• RECORDS PROVIDED:
:::
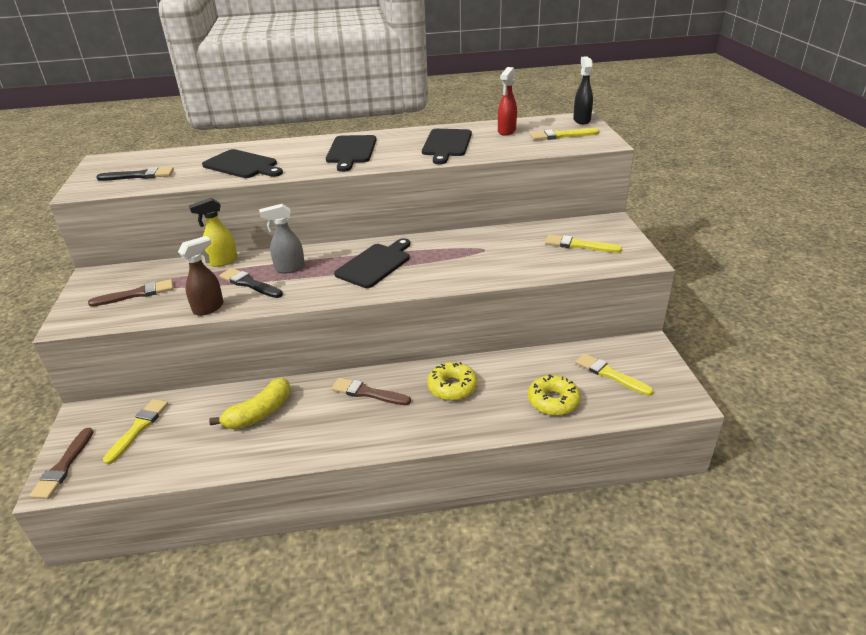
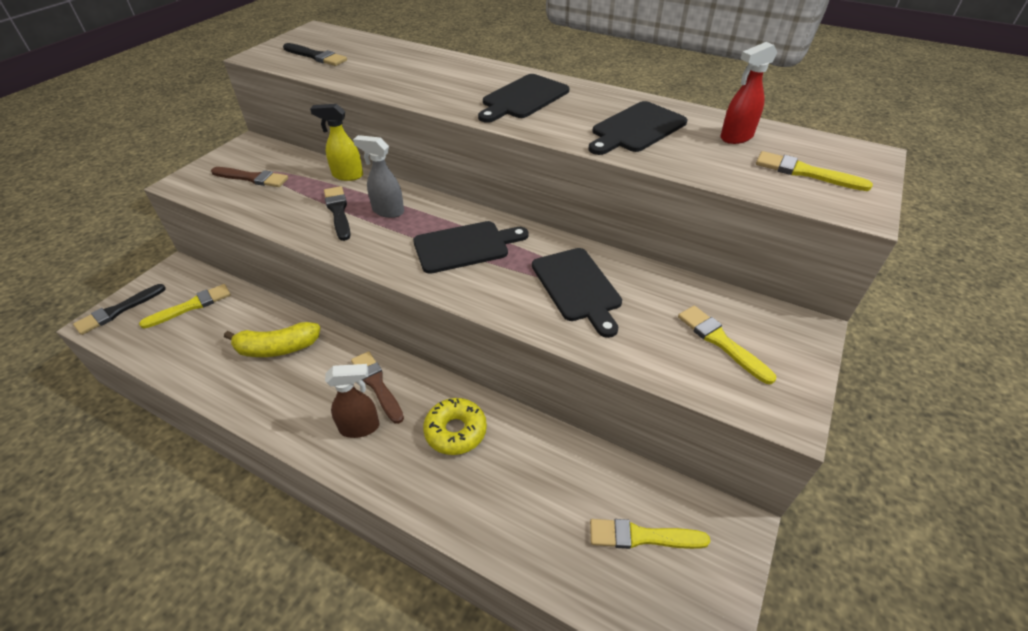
camera: 35 degrees right, 10 degrees up
(63, 467) = (118, 311): brown brush -> black brush
(209, 308) = (280, 222): brown spray bottle -> brown spray bottle (360, 427)
(242, 165) = (406, 77): black cutting board -> black cutting board (577, 287)
(553, 401) = (537, 525): yellow donut -> none
(581, 120) = (868, 158): black spray bottle -> none
(610, 374) = (642, 536): yellow brush -> yellow brush turned 75 degrees counterclockwise

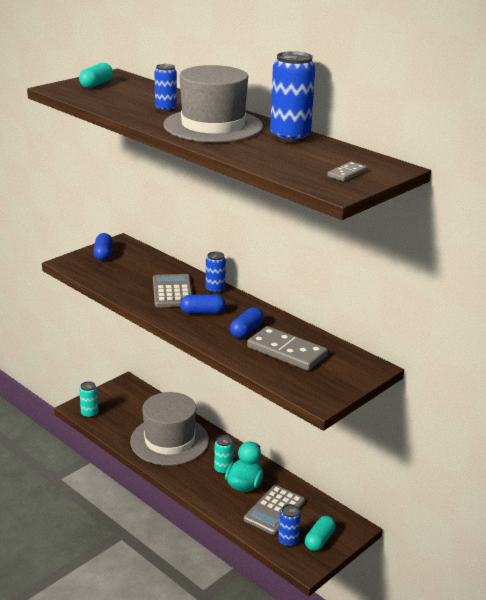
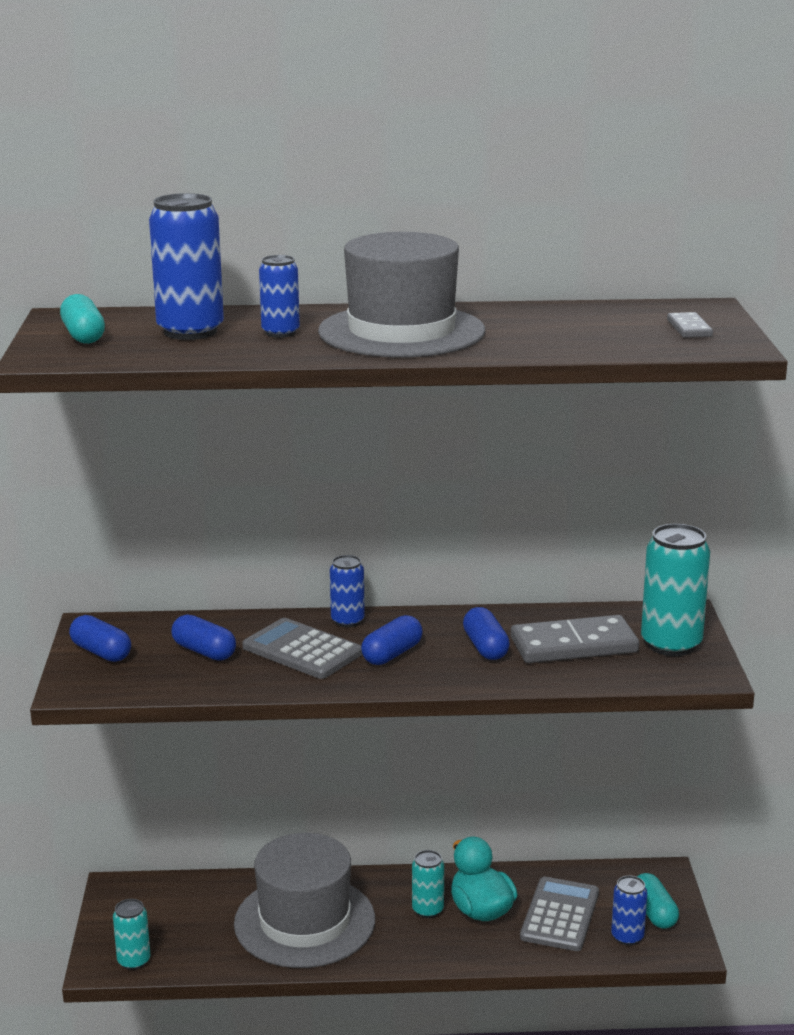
camera: 45 degrees left, 5 degrees down
(137, 273) = (204, 651): none -> blue capsule
(274, 510) = (559, 915): grey calculator -> grey calculator turned 150 degrees counterclockwise
(290, 137) = (518, 314): blue can -> blue can (190, 331)
(333, 377) = (671, 644): none -> turquoise can

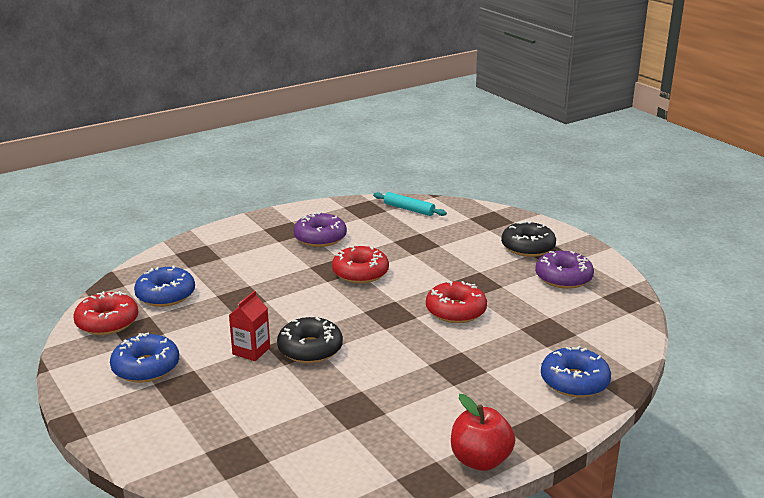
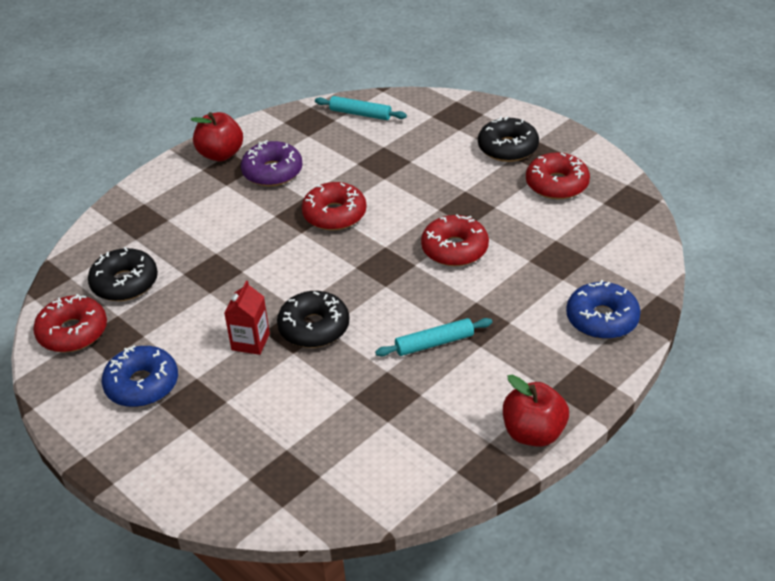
camera: 10 degrees left, 15 degrees up
(165, 295) = (125, 283): blue donut -> black donut
(282, 221) = (220, 154): none -> red apple
(412, 376) = (434, 343): none -> turquoise rolling pin
(563, 278) = (557, 184): purple donut -> red donut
:::
• GOAL OF THE EXERCISE:
Copy everything in the records above except the pictures, exactly as written.

• ANSWER TO THIS PROBLEM:
camera: 35 degrees right, 10 degrees up
(63, 467) = (118, 311): brown brush -> black brush
(209, 308) = (280, 222): brown spray bottle -> brown spray bottle (360, 427)
(242, 165) = (406, 77): black cutting board -> black cutting board (577, 287)
(553, 401) = (537, 525): yellow donut -> none
(581, 120) = (868, 158): black spray bottle -> none
(610, 374) = (642, 536): yellow brush -> yellow brush turned 75 degrees counterclockwise

camera: 45 degrees left, 5 degrees down
(137, 273) = (204, 651): none -> blue capsule
(274, 510) = (559, 915): grey calculator -> grey calculator turned 150 degrees counterclockwise
(290, 137) = (518, 314): blue can -> blue can (190, 331)
(333, 377) = (671, 644): none -> turquoise can

camera: 10 degrees left, 15 degrees up
(165, 295) = (125, 283): blue donut -> black donut
(282, 221) = (220, 154): none -> red apple
(412, 376) = (434, 343): none -> turquoise rolling pin
(563, 278) = (557, 184): purple donut -> red donut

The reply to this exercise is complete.